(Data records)
---
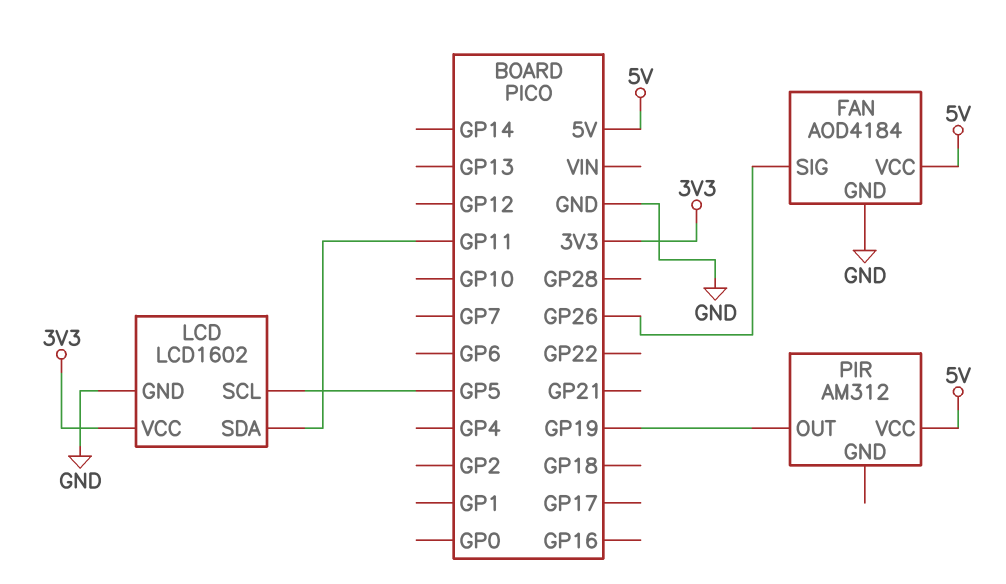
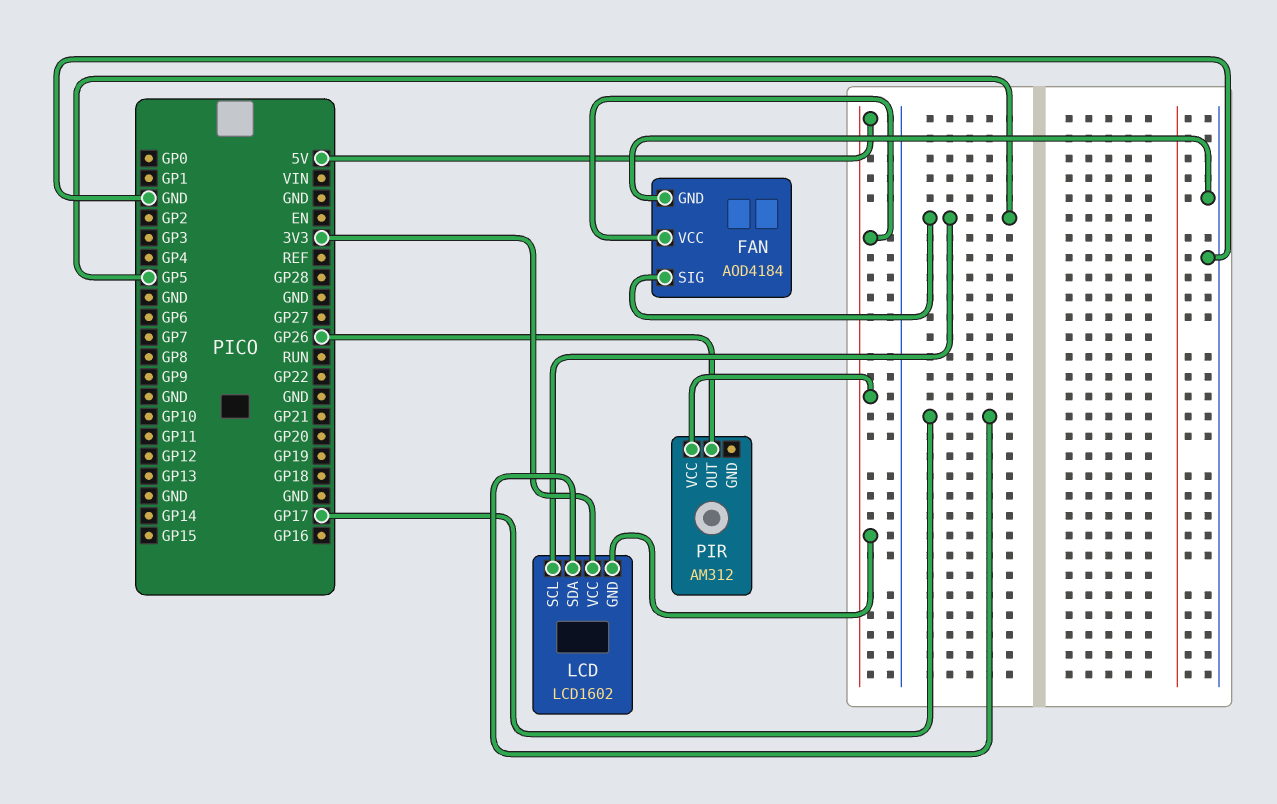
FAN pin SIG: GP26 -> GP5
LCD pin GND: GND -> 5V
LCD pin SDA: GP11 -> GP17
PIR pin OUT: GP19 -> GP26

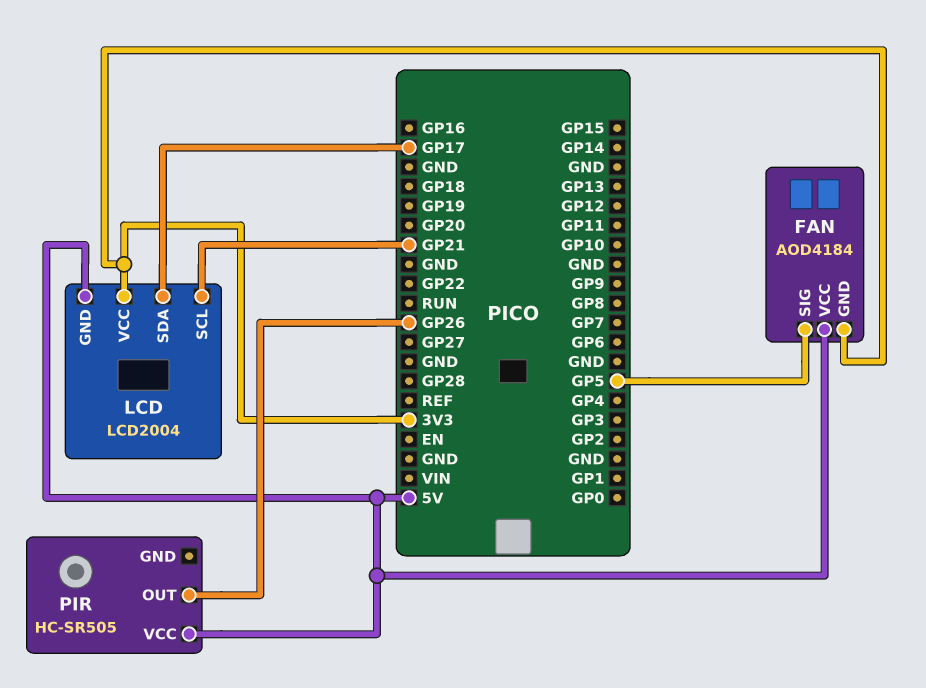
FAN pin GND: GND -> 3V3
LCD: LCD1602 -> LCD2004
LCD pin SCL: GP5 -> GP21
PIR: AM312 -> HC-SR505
---
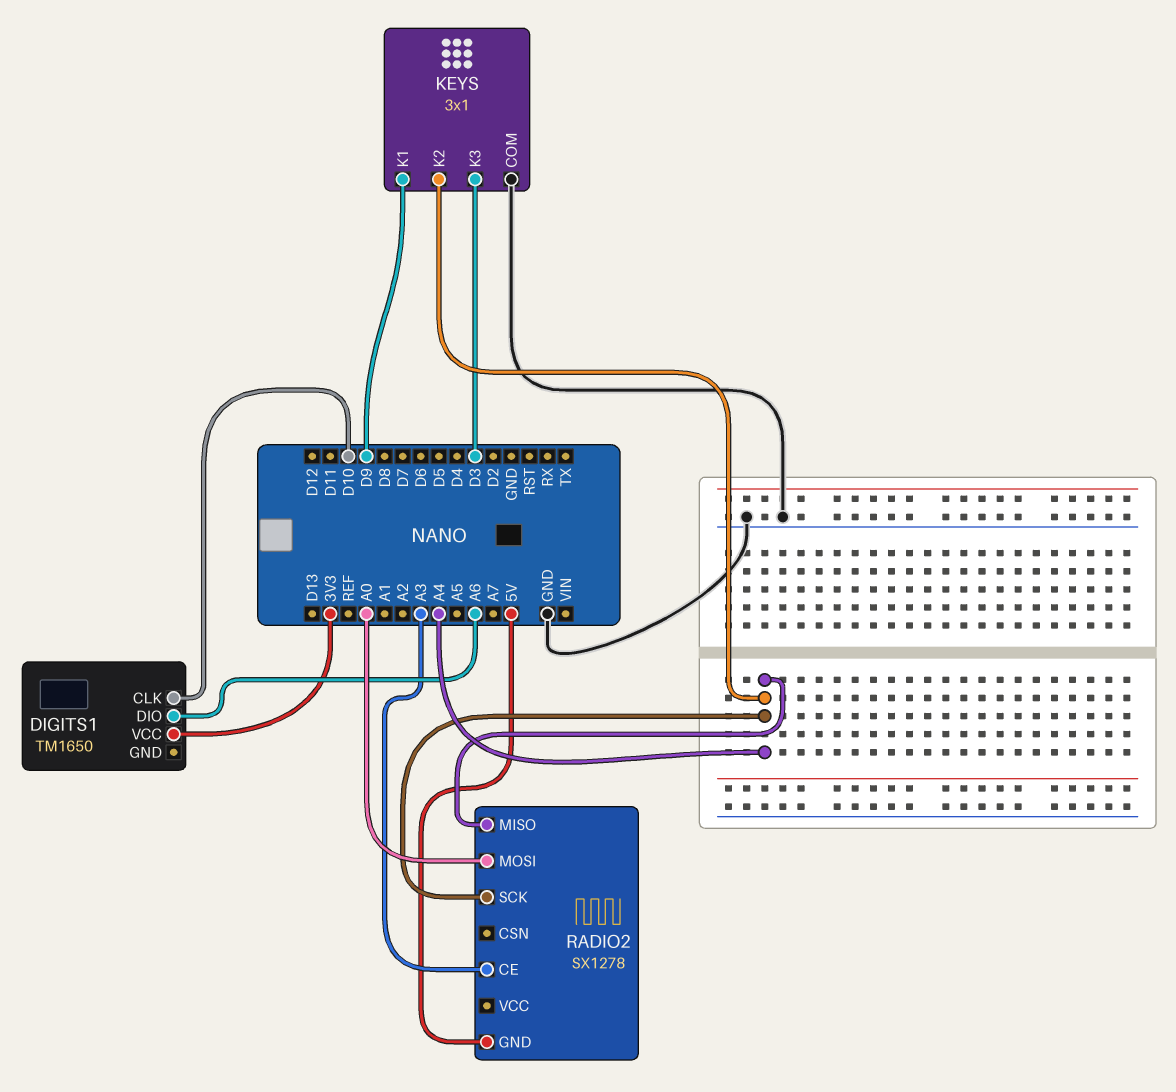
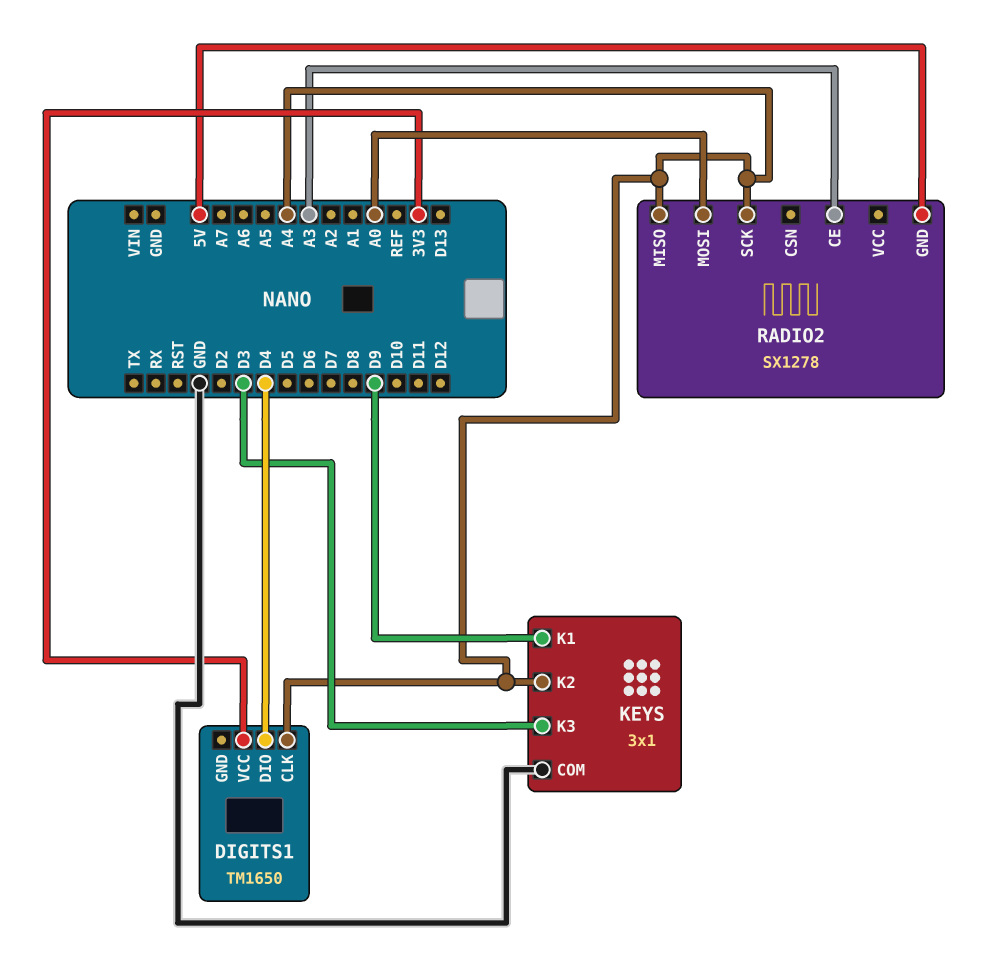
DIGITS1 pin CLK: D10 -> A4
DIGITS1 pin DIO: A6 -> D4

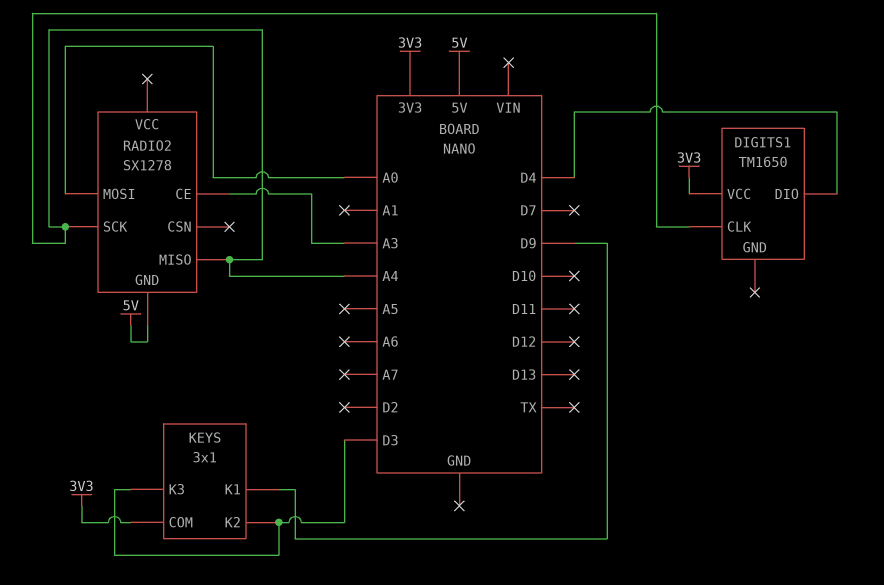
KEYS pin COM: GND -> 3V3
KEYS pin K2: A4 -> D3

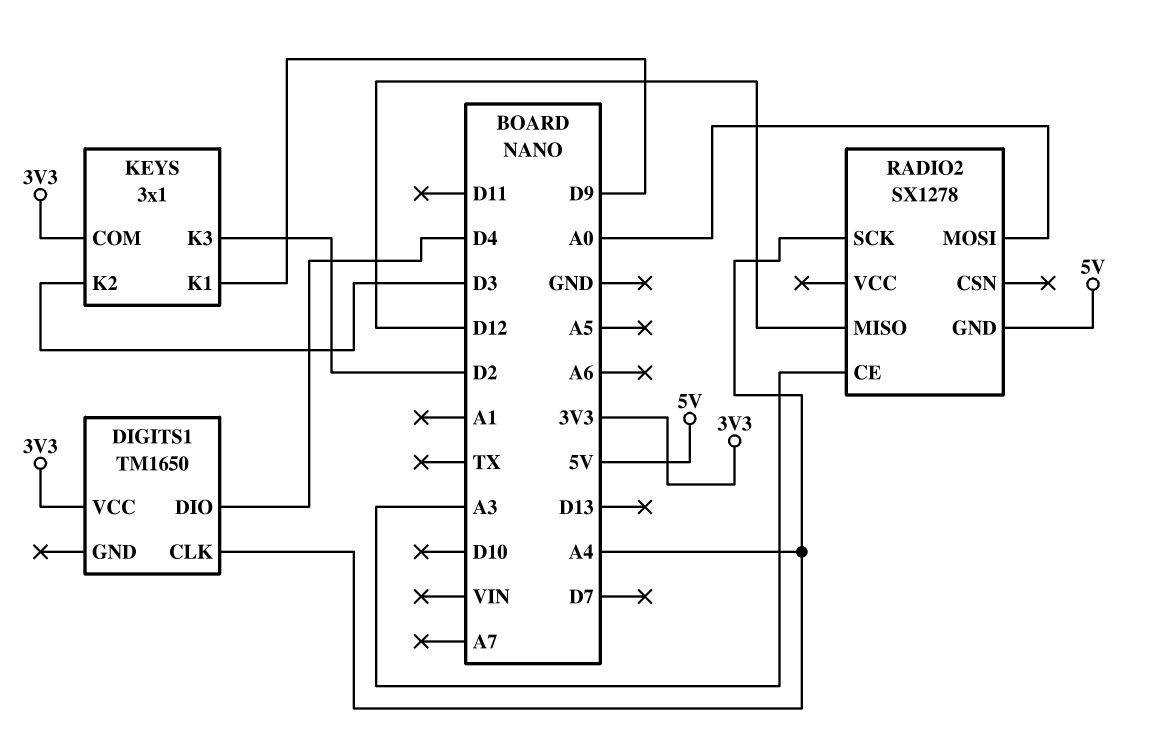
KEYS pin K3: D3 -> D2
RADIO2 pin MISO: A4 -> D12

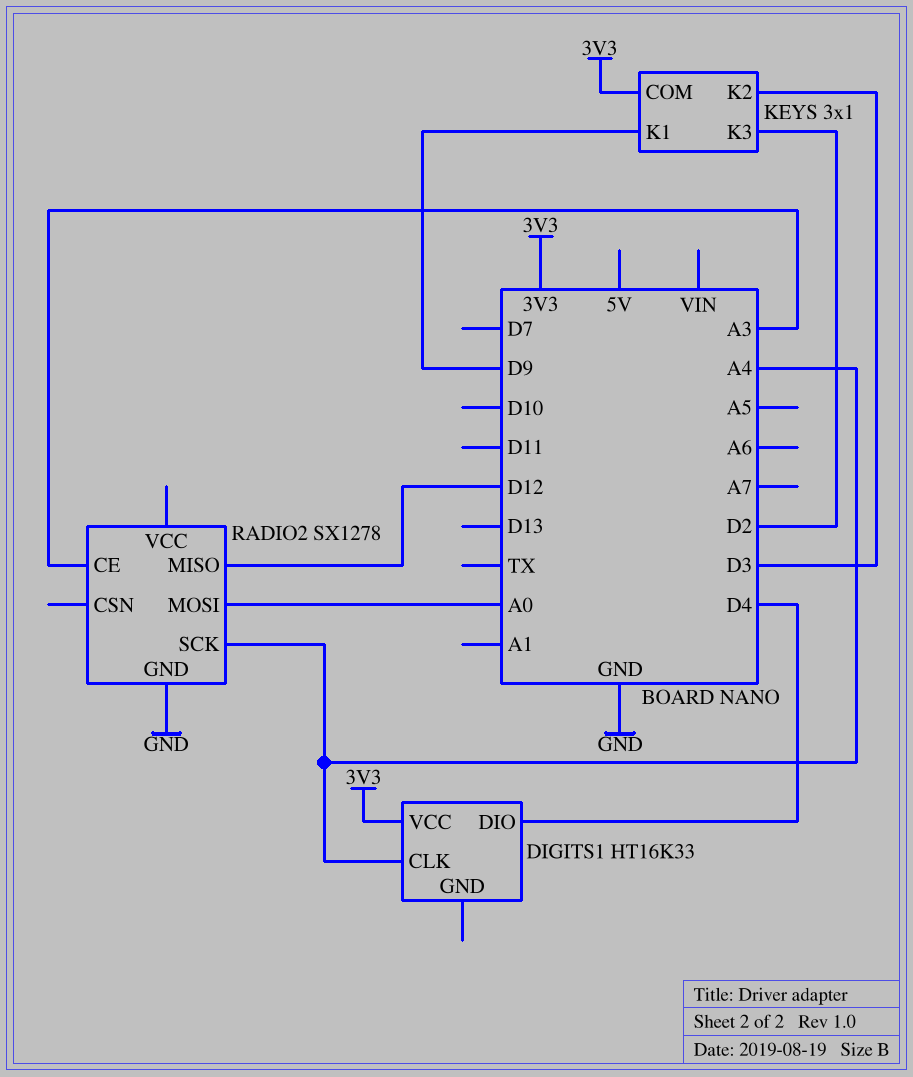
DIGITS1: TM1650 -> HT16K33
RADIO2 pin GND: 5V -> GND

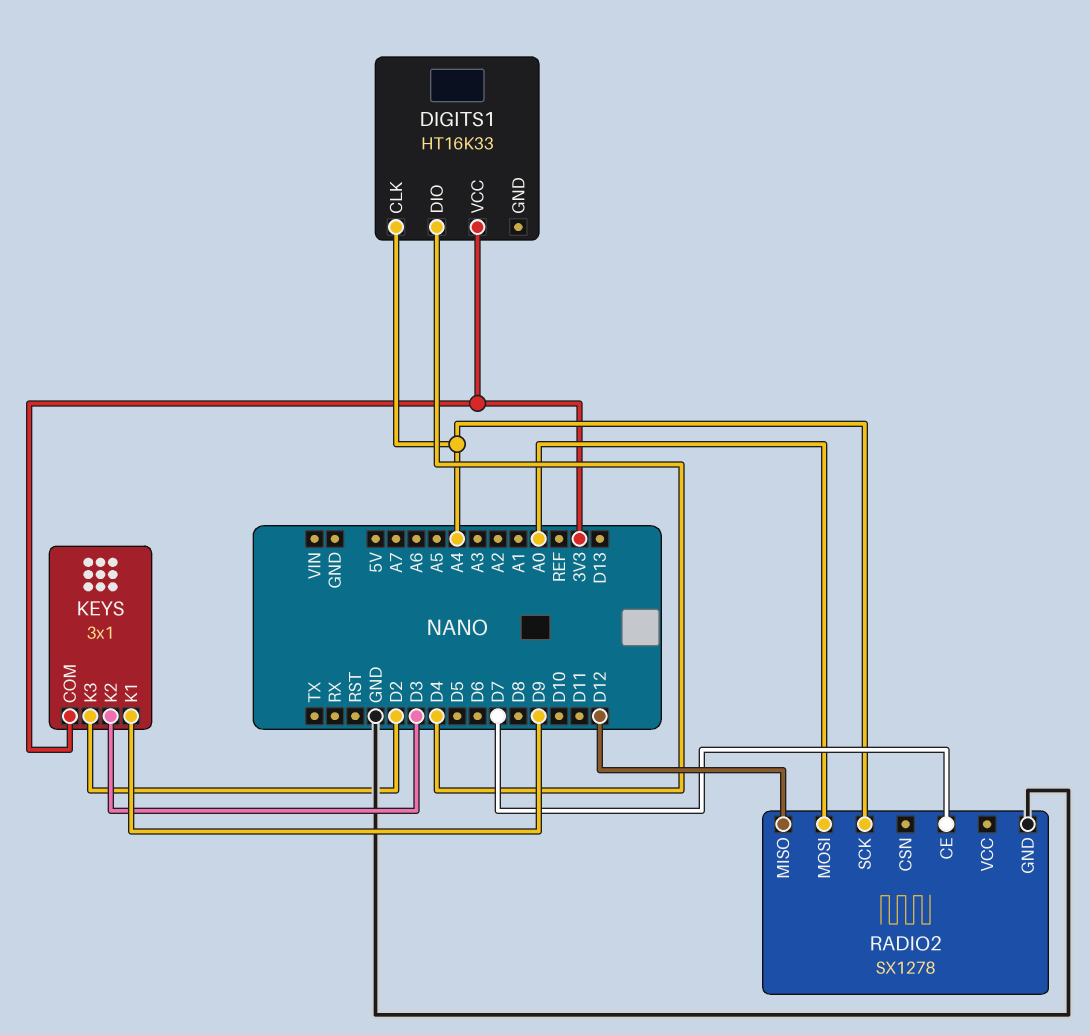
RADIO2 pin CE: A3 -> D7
---
● **Work instruction**: Read through the entries above and copy each line that has the string "KEYS" in it.

● **Response for this exercise**:
KEYS pin COM: GND -> 3V3
KEYS pin K2: A4 -> D3
KEYS pin K3: D3 -> D2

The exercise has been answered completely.